Data records
▼

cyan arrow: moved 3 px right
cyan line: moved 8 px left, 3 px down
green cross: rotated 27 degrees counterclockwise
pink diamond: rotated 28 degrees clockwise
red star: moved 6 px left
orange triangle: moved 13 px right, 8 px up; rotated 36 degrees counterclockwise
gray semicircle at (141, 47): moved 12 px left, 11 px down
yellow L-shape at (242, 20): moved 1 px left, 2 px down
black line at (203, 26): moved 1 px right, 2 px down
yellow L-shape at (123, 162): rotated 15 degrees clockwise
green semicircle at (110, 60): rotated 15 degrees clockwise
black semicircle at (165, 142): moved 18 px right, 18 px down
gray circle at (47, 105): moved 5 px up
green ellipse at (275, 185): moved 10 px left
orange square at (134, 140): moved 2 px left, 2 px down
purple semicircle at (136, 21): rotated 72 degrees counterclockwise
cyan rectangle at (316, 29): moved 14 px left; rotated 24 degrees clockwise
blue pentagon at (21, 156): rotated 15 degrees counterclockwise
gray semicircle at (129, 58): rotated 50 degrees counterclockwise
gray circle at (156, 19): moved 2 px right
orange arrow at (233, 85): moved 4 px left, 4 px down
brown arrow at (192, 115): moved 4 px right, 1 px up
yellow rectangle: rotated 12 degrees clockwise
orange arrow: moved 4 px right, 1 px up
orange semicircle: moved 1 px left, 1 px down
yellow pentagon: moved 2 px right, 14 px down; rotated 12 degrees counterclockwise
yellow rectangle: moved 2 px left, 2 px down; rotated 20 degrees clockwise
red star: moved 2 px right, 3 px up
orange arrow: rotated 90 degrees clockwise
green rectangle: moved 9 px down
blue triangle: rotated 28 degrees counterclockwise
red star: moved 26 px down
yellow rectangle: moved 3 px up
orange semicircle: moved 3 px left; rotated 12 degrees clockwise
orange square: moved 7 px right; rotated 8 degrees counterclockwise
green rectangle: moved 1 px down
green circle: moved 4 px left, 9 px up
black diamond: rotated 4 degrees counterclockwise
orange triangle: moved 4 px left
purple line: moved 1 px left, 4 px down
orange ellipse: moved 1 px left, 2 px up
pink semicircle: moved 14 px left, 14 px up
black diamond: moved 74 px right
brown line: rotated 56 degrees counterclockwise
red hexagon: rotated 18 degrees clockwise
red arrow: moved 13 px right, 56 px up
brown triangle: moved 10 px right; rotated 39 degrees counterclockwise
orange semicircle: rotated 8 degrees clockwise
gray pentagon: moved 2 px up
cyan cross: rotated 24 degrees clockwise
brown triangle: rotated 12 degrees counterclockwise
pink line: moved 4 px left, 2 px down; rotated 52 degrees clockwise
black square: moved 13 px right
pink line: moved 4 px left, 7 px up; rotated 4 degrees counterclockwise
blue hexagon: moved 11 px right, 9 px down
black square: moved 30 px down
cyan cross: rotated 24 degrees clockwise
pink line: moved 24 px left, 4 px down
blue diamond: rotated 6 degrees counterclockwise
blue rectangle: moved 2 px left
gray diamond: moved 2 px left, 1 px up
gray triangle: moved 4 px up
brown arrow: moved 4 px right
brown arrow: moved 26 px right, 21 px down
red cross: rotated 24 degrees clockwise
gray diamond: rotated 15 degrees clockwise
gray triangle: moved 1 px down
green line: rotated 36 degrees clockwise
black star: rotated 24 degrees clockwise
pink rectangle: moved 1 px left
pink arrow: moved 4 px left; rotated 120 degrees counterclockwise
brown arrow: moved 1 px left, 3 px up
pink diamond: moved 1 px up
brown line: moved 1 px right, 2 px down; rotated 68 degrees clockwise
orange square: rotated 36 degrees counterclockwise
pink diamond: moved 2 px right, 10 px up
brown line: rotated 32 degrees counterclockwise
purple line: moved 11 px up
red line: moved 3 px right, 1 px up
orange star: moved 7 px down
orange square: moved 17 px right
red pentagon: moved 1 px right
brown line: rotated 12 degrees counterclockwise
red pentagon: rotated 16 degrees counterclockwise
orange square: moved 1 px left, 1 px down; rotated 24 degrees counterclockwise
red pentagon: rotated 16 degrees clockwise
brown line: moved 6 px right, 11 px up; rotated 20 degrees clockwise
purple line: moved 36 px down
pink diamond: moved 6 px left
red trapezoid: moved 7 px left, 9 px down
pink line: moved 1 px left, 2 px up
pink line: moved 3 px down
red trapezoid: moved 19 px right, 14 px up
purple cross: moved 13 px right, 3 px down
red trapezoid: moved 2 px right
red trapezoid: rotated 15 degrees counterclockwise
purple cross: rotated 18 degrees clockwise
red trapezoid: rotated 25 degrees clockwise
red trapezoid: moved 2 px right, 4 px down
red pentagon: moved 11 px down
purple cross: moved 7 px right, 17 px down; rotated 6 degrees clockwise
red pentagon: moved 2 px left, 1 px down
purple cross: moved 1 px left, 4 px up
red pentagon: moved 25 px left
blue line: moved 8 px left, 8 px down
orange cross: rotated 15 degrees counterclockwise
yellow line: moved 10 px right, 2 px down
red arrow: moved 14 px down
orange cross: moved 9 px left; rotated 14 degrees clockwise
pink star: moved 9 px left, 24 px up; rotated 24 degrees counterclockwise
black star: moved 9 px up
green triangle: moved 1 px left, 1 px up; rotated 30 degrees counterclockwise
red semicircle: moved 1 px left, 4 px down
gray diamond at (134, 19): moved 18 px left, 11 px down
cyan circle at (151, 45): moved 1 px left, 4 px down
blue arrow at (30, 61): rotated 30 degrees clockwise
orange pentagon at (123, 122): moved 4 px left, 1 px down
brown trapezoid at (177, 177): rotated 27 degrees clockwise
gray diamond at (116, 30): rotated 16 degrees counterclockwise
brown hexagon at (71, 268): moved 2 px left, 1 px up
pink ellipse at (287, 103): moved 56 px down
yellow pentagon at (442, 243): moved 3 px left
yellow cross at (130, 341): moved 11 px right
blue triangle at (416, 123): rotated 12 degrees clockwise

▲

Reproduce every one of the rows above word for word, keeping them in the same order.

▸ Exercise result
cyan arrow: moved 3 px right
cyan line: moved 8 px left, 3 px down
green cross: rotated 27 degrees counterclockwise
pink diamond: rotated 28 degrees clockwise
red star: moved 6 px left
orange triangle: moved 13 px right, 8 px up; rotated 36 degrees counterclockwise
gray semicircle at (141, 47): moved 12 px left, 11 px down
yellow L-shape at (242, 20): moved 1 px left, 2 px down
black line at (203, 26): moved 1 px right, 2 px down
yellow L-shape at (123, 162): rotated 15 degrees clockwise
green semicircle at (110, 60): rotated 15 degrees clockwise
black semicircle at (165, 142): moved 18 px right, 18 px down
gray circle at (47, 105): moved 5 px up
green ellipse at (275, 185): moved 10 px left
orange square at (134, 140): moved 2 px left, 2 px down
purple semicircle at (136, 21): rotated 72 degrees counterclockwise
cyan rectangle at (316, 29): moved 14 px left; rotated 24 degrees clockwise
blue pentagon at (21, 156): rotated 15 degrees counterclockwise
gray semicircle at (129, 58): rotated 50 degrees counterclockwise
gray circle at (156, 19): moved 2 px right
orange arrow at (233, 85): moved 4 px left, 4 px down
brown arrow at (192, 115): moved 4 px right, 1 px up
yellow rectangle: rotated 12 degrees clockwise
orange arrow: moved 4 px right, 1 px up
orange semicircle: moved 1 px left, 1 px down
yellow pentagon: moved 2 px right, 14 px down; rotated 12 degrees counterclockwise
yellow rectangle: moved 2 px left, 2 px down; rotated 20 degrees clockwise
red star: moved 2 px right, 3 px up
orange arrow: rotated 90 degrees clockwise
green rectangle: moved 9 px down
blue triangle: rotated 28 degrees counterclockwise
red star: moved 26 px down
yellow rectangle: moved 3 px up
orange semicircle: moved 3 px left; rotated 12 degrees clockwise
orange square: moved 7 px right; rotated 8 degrees counterclockwise
green rectangle: moved 1 px down
green circle: moved 4 px left, 9 px up
black diamond: rotated 4 degrees counterclockwise
orange triangle: moved 4 px left
purple line: moved 1 px left, 4 px down
orange ellipse: moved 1 px left, 2 px up
pink semicircle: moved 14 px left, 14 px up
black diamond: moved 74 px right
brown line: rotated 56 degrees counterclockwise
red hexagon: rotated 18 degrees clockwise
red arrow: moved 13 px right, 56 px up
brown triangle: moved 10 px right; rotated 39 degrees counterclockwise
orange semicircle: rotated 8 degrees clockwise
gray pentagon: moved 2 px up
cyan cross: rotated 24 degrees clockwise
brown triangle: rotated 12 degrees counterclockwise
pink line: moved 4 px left, 2 px down; rotated 52 degrees clockwise
black square: moved 13 px right
pink line: moved 4 px left, 7 px up; rotated 4 degrees counterclockwise
blue hexagon: moved 11 px right, 9 px down
black square: moved 30 px down
cyan cross: rotated 24 degrees clockwise
pink line: moved 24 px left, 4 px down
blue diamond: rotated 6 degrees counterclockwise
blue rectangle: moved 2 px left
gray diamond: moved 2 px left, 1 px up
gray triangle: moved 4 px up
brown arrow: moved 4 px right
brown arrow: moved 26 px right, 21 px down
red cross: rotated 24 degrees clockwise
gray diamond: rotated 15 degrees clockwise
gray triangle: moved 1 px down
green line: rotated 36 degrees clockwise
black star: rotated 24 degrees clockwise
pink rectangle: moved 1 px left
pink arrow: moved 4 px left; rotated 120 degrees counterclockwise
brown arrow: moved 1 px left, 3 px up
pink diamond: moved 1 px up
brown line: moved 1 px right, 2 px down; rotated 68 degrees clockwise
orange square: rotated 36 degrees counterclockwise
pink diamond: moved 2 px right, 10 px up
brown line: rotated 32 degrees counterclockwise
purple line: moved 11 px up
red line: moved 3 px right, 1 px up
orange star: moved 7 px down
orange square: moved 17 px right
red pentagon: moved 1 px right
brown line: rotated 12 degrees counterclockwise
red pentagon: rotated 16 degrees counterclockwise
orange square: moved 1 px left, 1 px down; rotated 24 degrees counterclockwise
red pentagon: rotated 16 degrees clockwise
brown line: moved 6 px right, 11 px up; rotated 20 degrees clockwise
purple line: moved 36 px down
pink diamond: moved 6 px left
red trapezoid: moved 7 px left, 9 px down
pink line: moved 1 px left, 2 px up
pink line: moved 3 px down
red trapezoid: moved 19 px right, 14 px up
purple cross: moved 13 px right, 3 px down
red trapezoid: moved 2 px right
red trapezoid: rotated 15 degrees counterclockwise
purple cross: rotated 18 degrees clockwise
red trapezoid: rotated 25 degrees clockwise
red trapezoid: moved 2 px right, 4 px down
red pentagon: moved 11 px down
purple cross: moved 7 px right, 17 px down; rotated 6 degrees clockwise
red pentagon: moved 2 px left, 1 px down
purple cross: moved 1 px left, 4 px up
red pentagon: moved 25 px left
blue line: moved 8 px left, 8 px down
orange cross: rotated 15 degrees counterclockwise
yellow line: moved 10 px right, 2 px down
red arrow: moved 14 px down
orange cross: moved 9 px left; rotated 14 degrees clockwise
pink star: moved 9 px left, 24 px up; rotated 24 degrees counterclockwise
black star: moved 9 px up
green triangle: moved 1 px left, 1 px up; rotated 30 degrees counterclockwise
red semicircle: moved 1 px left, 4 px down
gray diamond at (134, 19): moved 18 px left, 11 px down
cyan circle at (151, 45): moved 1 px left, 4 px down
blue arrow at (30, 61): rotated 30 degrees clockwise
orange pentagon at (123, 122): moved 4 px left, 1 px down
brown trapezoid at (177, 177): rotated 27 degrees clockwise
gray diamond at (116, 30): rotated 16 degrees counterclockwise
brown hexagon at (71, 268): moved 2 px left, 1 px up
pink ellipse at (287, 103): moved 56 px down
yellow pentagon at (442, 243): moved 3 px left
yellow cross at (130, 341): moved 11 px right
blue triangle at (416, 123): rotated 12 degrees clockwise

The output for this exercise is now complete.